**What you should do:**
Count the lines in the material below that contain the string "kern", treating case as significant. Reply with the number alone.

[Data items]

◇ ◇ ◇ ◇ ◇ ◇ ◇

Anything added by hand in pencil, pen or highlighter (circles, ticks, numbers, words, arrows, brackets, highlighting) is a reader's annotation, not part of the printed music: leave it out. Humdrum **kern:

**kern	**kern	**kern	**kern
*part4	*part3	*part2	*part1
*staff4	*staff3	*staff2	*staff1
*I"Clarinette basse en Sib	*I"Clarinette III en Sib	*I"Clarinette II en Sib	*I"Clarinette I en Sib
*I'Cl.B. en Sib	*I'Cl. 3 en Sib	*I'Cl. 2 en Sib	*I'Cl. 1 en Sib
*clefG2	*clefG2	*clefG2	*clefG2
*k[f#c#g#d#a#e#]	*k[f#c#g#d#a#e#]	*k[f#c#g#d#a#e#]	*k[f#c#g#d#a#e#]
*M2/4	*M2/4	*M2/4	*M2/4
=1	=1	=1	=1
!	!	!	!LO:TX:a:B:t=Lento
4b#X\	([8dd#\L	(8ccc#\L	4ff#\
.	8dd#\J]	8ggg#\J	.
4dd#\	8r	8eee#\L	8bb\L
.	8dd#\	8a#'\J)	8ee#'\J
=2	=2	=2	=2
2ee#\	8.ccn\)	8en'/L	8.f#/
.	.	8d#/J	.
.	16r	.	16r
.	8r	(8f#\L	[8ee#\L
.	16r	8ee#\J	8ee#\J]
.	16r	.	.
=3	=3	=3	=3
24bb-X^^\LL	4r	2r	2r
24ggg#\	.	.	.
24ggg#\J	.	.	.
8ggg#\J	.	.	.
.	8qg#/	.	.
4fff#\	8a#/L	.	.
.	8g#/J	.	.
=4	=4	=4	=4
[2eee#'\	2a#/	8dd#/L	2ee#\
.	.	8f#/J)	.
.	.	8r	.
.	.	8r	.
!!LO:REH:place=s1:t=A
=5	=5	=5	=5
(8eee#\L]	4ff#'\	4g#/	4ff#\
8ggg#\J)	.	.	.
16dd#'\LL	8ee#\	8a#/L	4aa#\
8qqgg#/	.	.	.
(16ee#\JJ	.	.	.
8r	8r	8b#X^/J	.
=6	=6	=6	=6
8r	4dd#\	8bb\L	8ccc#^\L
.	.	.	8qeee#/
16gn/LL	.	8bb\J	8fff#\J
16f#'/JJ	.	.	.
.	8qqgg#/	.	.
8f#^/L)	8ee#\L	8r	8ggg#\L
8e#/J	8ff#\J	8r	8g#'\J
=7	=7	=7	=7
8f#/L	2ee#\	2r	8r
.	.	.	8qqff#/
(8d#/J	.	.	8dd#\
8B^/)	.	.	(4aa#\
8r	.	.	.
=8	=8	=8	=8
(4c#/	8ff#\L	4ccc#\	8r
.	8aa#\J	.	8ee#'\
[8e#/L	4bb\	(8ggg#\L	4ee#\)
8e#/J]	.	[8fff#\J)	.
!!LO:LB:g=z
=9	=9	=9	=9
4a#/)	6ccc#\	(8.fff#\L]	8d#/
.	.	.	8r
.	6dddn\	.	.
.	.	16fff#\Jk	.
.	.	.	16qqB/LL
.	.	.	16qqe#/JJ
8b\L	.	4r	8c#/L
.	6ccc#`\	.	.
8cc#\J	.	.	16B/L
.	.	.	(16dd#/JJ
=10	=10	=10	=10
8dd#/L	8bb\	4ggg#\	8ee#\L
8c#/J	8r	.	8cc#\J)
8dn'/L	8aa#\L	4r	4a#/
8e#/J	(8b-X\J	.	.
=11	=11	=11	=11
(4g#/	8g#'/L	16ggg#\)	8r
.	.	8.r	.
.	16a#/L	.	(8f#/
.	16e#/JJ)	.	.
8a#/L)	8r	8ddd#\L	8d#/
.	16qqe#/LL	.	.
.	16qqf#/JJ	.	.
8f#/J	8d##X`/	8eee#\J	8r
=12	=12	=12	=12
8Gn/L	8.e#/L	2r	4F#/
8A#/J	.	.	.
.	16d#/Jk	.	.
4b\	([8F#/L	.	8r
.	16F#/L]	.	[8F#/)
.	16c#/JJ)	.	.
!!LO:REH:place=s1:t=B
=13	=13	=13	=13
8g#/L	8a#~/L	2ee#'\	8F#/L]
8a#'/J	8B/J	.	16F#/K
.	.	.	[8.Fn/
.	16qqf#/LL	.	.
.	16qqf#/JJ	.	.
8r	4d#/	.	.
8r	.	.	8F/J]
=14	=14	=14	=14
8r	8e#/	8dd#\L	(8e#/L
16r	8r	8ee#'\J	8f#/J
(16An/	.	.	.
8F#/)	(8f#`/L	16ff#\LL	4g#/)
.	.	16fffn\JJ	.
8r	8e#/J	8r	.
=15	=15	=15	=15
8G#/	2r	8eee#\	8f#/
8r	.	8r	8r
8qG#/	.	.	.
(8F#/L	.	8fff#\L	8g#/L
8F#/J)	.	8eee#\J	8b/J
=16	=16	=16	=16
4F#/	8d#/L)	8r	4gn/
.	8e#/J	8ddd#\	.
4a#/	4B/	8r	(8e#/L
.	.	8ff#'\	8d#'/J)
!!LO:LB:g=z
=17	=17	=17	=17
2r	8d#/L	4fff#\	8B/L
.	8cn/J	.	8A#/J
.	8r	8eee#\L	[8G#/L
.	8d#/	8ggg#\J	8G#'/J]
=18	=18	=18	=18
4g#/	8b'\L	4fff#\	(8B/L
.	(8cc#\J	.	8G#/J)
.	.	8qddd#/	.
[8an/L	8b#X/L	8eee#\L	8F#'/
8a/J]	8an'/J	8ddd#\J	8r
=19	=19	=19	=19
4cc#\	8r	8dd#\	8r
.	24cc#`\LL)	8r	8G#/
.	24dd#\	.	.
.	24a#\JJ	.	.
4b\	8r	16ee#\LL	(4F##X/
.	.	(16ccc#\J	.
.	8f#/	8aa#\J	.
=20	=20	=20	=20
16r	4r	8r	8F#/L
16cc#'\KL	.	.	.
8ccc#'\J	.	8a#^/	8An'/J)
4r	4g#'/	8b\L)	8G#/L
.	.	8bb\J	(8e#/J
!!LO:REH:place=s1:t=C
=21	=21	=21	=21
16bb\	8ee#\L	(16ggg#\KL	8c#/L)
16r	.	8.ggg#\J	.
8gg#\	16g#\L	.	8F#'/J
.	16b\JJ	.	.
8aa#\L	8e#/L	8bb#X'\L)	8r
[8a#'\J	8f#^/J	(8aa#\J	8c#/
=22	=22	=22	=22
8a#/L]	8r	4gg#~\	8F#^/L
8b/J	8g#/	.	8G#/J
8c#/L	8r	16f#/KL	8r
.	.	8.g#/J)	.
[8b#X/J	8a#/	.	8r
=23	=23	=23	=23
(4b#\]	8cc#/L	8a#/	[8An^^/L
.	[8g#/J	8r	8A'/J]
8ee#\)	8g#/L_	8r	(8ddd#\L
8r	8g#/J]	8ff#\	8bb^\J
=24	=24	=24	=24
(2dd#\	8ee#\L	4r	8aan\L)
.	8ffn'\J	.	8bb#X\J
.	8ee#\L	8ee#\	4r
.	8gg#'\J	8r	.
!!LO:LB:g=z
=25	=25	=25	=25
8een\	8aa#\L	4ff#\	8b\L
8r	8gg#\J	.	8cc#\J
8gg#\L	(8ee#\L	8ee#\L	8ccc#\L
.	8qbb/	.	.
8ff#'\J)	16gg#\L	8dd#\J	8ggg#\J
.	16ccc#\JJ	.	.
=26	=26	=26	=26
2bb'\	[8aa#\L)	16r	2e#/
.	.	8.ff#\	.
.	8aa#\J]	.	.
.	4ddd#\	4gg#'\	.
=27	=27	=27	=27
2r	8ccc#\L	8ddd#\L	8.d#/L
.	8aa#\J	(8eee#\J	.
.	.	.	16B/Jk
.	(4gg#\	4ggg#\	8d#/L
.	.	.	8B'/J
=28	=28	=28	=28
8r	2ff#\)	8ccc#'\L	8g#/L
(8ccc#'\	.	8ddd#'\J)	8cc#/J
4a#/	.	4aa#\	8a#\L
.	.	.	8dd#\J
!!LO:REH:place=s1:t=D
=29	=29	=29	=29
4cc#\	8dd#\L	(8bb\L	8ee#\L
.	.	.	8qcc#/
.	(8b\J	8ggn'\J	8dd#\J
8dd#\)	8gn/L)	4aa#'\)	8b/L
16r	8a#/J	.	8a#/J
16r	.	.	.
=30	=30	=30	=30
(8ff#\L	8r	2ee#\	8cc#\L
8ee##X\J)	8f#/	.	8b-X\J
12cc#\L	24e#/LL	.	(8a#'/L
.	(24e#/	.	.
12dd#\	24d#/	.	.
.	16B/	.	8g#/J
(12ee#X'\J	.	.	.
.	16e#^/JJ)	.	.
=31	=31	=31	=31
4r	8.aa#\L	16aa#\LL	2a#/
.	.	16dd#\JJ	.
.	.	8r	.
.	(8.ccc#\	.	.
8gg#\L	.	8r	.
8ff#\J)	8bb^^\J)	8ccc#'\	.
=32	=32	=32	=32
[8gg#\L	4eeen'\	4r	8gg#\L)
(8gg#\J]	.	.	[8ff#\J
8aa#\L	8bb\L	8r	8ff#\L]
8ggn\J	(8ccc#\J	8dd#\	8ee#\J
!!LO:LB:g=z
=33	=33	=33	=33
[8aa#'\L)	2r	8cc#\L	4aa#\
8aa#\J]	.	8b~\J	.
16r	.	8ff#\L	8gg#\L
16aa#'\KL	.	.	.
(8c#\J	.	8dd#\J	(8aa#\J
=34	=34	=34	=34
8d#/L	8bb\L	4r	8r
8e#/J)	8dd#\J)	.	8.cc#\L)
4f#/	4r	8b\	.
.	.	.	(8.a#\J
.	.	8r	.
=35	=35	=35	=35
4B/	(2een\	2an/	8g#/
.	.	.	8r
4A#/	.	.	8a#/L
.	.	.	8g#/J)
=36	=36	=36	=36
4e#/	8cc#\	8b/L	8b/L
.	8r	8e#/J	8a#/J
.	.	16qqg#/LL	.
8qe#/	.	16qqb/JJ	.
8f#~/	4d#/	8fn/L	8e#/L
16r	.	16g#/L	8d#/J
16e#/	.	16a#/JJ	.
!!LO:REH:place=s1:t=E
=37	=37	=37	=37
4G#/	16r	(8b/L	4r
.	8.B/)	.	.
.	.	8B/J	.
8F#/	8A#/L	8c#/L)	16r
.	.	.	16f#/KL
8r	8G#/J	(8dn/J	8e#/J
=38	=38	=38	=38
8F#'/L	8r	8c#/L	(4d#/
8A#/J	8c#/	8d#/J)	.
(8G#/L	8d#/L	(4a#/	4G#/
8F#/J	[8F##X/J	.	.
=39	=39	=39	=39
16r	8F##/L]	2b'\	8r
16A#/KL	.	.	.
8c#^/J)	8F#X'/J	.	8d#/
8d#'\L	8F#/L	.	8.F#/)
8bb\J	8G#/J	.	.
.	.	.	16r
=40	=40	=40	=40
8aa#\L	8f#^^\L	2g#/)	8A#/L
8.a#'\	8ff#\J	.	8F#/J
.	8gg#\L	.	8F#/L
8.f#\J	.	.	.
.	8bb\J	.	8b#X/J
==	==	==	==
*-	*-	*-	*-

◇ ◇ ◇ ◇ ◇ ◇ ◇

**Result for this exercise:**
2